(How to complete this task):
The line containing "R5: 100k (GND, N9) -> 39k (GND, N9)" marks the end: quote every line from the start of the records below through it, word for word.

(Data extracted from a collection):
---
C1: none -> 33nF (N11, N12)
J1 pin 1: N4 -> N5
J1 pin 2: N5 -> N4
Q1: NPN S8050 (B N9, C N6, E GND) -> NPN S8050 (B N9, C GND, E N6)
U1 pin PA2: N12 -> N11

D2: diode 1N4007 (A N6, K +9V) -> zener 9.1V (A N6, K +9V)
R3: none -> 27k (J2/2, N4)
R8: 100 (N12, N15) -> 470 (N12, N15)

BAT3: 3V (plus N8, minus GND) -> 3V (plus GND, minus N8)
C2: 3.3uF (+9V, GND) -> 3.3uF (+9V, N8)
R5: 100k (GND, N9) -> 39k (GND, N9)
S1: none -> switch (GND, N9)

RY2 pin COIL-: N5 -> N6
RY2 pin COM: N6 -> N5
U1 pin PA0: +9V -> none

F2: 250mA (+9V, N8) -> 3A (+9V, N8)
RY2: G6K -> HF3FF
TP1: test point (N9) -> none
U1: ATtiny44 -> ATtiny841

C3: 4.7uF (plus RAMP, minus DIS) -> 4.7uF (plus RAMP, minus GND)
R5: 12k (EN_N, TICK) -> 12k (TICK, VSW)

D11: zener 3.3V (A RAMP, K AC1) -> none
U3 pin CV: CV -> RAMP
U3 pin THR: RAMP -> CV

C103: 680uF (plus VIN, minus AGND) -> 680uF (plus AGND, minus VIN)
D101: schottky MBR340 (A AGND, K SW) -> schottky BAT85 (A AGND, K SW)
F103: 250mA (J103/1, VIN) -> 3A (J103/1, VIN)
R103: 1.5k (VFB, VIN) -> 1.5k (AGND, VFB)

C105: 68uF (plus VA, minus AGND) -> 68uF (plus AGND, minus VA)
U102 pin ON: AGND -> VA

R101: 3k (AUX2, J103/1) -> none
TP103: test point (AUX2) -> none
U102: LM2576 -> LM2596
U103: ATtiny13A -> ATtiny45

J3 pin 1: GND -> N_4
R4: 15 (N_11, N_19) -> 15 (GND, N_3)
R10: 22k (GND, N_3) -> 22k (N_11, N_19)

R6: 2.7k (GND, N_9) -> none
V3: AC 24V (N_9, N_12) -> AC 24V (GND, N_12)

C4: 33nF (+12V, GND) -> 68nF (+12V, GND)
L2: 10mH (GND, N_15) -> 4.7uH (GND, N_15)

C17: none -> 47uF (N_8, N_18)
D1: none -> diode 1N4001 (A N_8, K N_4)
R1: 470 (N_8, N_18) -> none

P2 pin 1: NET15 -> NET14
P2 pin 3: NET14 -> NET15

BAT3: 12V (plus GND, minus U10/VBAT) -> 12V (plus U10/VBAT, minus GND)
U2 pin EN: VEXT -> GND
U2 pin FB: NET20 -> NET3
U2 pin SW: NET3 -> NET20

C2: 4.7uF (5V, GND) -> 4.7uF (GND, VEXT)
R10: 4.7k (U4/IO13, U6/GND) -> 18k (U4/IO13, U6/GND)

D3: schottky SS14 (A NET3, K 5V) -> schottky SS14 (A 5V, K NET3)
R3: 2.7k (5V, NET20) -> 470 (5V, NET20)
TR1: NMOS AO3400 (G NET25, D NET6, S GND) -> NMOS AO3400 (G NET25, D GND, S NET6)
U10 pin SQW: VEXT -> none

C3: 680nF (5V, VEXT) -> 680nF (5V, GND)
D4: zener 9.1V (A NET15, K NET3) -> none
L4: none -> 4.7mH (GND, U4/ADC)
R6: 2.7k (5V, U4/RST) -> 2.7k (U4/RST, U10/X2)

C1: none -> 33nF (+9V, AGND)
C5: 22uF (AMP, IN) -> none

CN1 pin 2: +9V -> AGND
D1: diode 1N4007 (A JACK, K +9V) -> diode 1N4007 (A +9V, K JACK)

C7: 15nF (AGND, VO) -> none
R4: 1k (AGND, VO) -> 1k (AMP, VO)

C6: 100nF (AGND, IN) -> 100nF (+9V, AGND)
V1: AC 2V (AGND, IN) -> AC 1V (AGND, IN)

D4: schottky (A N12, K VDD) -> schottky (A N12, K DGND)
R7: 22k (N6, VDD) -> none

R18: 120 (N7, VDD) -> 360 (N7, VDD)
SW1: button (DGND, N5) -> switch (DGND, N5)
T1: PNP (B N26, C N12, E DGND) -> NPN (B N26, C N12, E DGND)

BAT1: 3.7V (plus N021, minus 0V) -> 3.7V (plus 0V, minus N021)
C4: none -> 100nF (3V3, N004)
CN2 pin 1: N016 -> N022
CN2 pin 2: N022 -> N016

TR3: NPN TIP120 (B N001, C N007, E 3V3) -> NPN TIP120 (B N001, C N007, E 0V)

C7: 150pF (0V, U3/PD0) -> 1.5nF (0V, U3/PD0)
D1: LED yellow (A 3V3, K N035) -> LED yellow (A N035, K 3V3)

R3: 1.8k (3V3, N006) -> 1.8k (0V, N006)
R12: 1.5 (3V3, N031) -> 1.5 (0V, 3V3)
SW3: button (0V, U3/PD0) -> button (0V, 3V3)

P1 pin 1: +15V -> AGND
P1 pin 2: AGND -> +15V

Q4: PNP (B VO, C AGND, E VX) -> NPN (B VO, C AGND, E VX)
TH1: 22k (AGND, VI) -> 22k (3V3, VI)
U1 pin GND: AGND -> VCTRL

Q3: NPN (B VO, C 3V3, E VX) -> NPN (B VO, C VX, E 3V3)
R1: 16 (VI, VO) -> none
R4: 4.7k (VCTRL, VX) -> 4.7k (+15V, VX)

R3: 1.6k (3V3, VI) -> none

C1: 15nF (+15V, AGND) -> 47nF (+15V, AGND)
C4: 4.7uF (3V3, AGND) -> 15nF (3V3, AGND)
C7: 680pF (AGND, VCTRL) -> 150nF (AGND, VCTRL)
---
(Answer box):
C1: none -> 33nF (N11, N12)
J1 pin 1: N4 -> N5
J1 pin 2: N5 -> N4
Q1: NPN S8050 (B N9, C N6, E GND) -> NPN S8050 (B N9, C GND, E N6)
U1 pin PA2: N12 -> N11

D2: diode 1N4007 (A N6, K +9V) -> zener 9.1V (A N6, K +9V)
R3: none -> 27k (J2/2, N4)
R8: 100 (N12, N15) -> 470 (N12, N15)

BAT3: 3V (plus N8, minus GND) -> 3V (plus GND, minus N8)
C2: 3.3uF (+9V, GND) -> 3.3uF (+9V, N8)
R5: 100k (GND, N9) -> 39k (GND, N9)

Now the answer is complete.